[Provided data Boundary: Start]

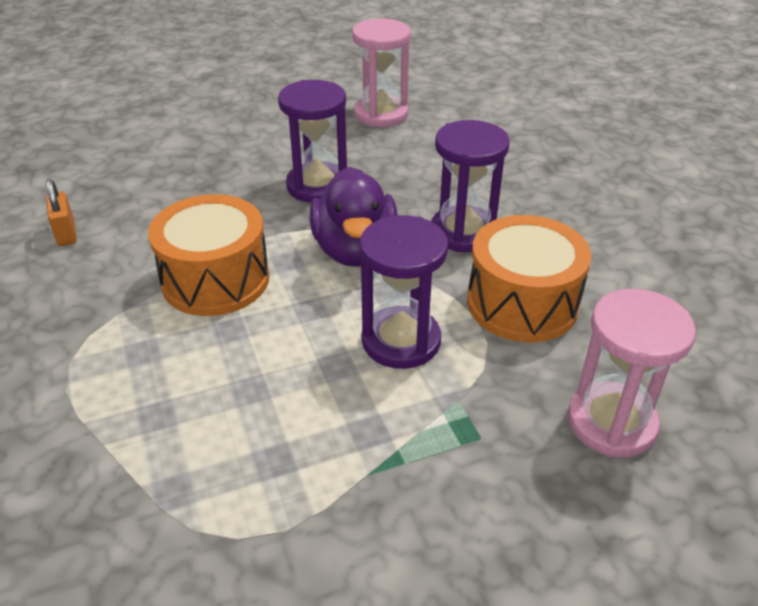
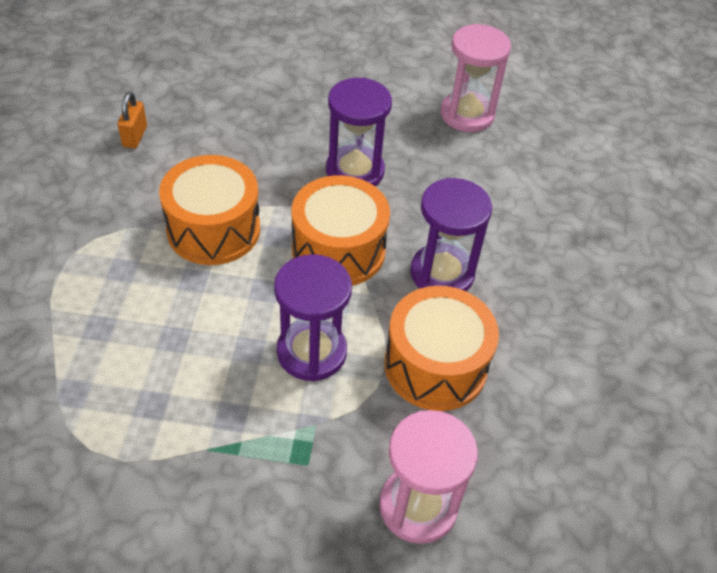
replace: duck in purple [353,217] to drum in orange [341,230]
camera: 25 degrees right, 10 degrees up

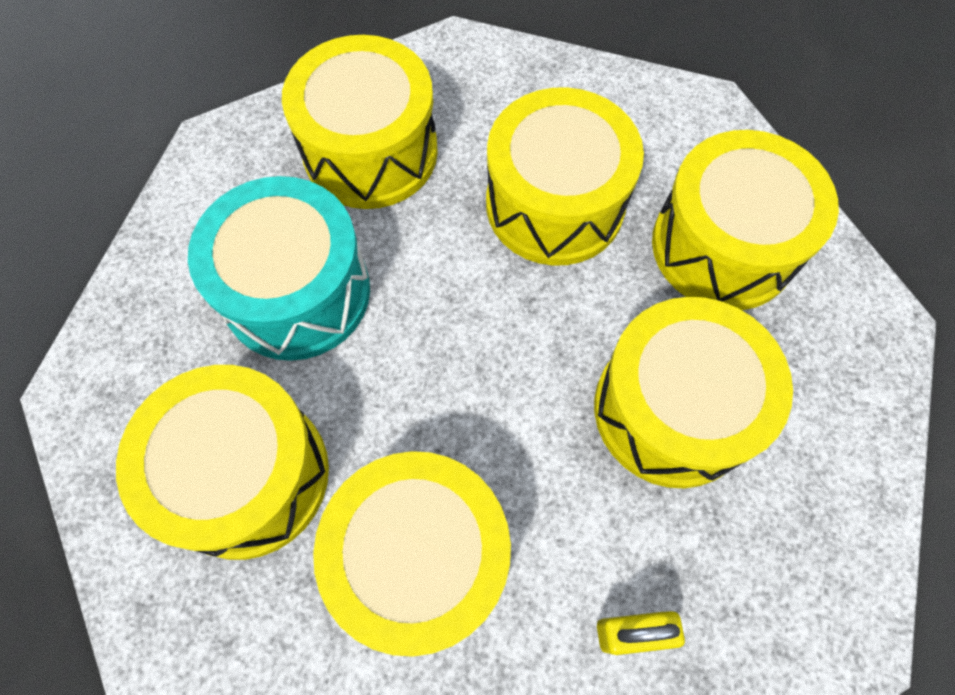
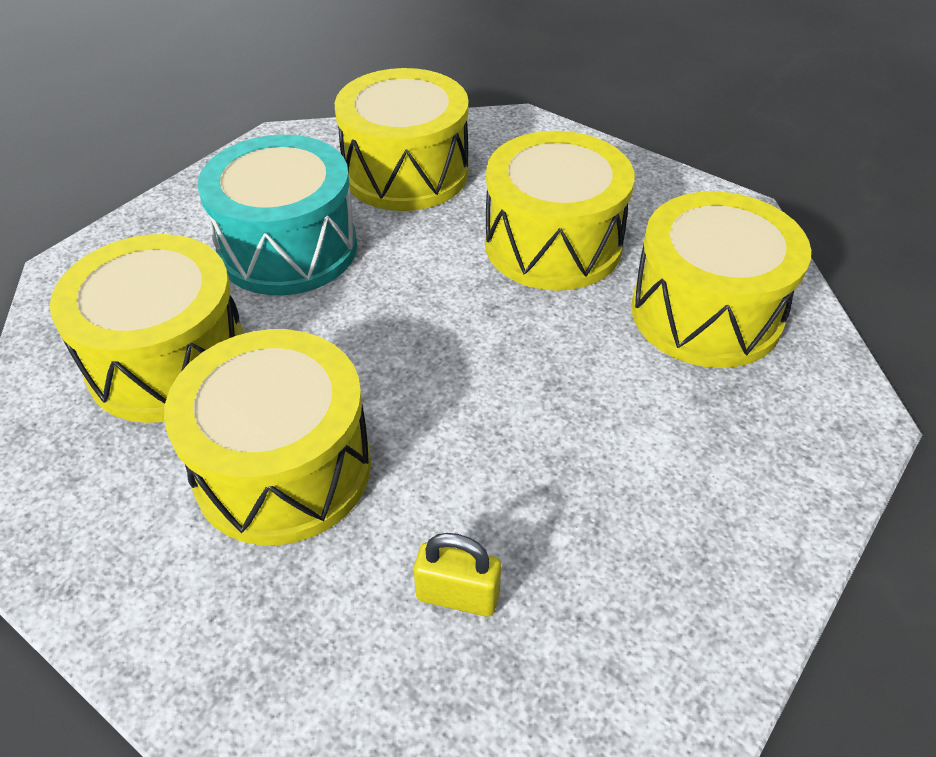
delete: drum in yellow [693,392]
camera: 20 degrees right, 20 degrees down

[Provided data Boundary: End]
[Provided data Boundary: Start]

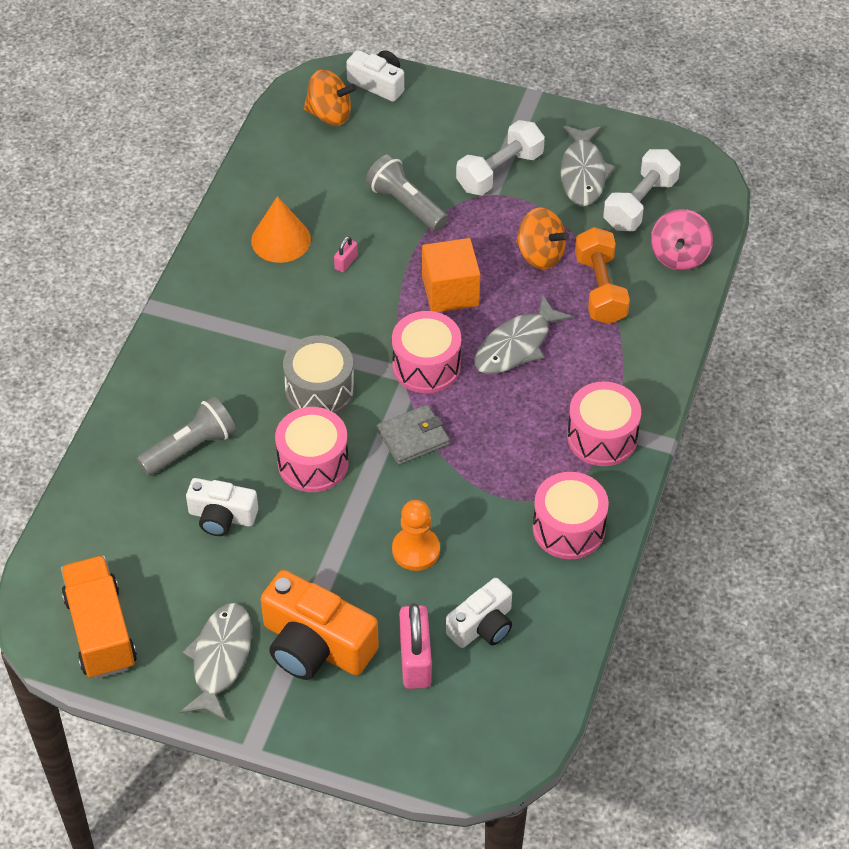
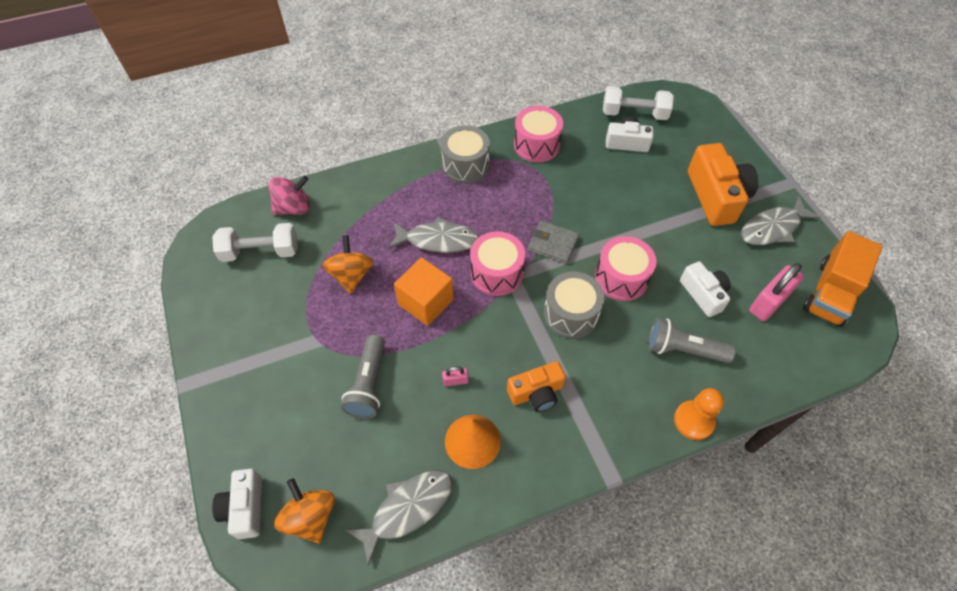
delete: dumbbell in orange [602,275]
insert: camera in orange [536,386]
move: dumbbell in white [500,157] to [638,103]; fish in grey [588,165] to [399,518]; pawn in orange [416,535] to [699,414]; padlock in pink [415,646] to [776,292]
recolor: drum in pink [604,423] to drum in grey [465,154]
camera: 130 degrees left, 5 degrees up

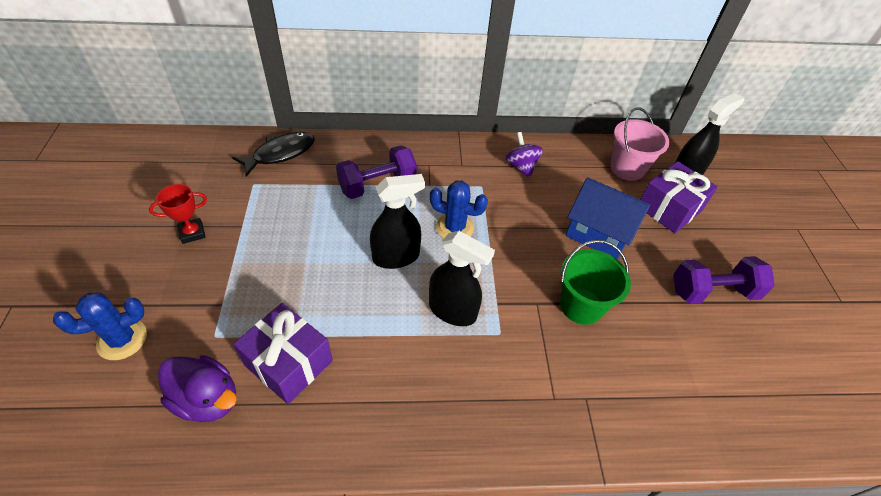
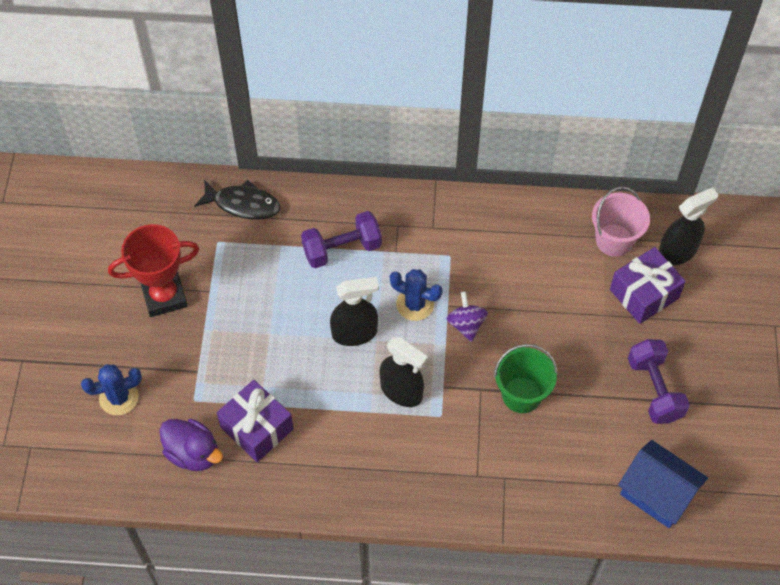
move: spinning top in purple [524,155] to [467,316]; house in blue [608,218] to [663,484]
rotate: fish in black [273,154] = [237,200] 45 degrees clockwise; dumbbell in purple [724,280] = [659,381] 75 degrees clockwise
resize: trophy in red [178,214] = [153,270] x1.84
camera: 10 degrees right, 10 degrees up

[Provided data Boundary: End]

The task:
Copy out, from the listing above, every line that contains the word "delete".

Exercise solution:
delete: drum in yellow [693,392]
delete: dumbbell in orange [602,275]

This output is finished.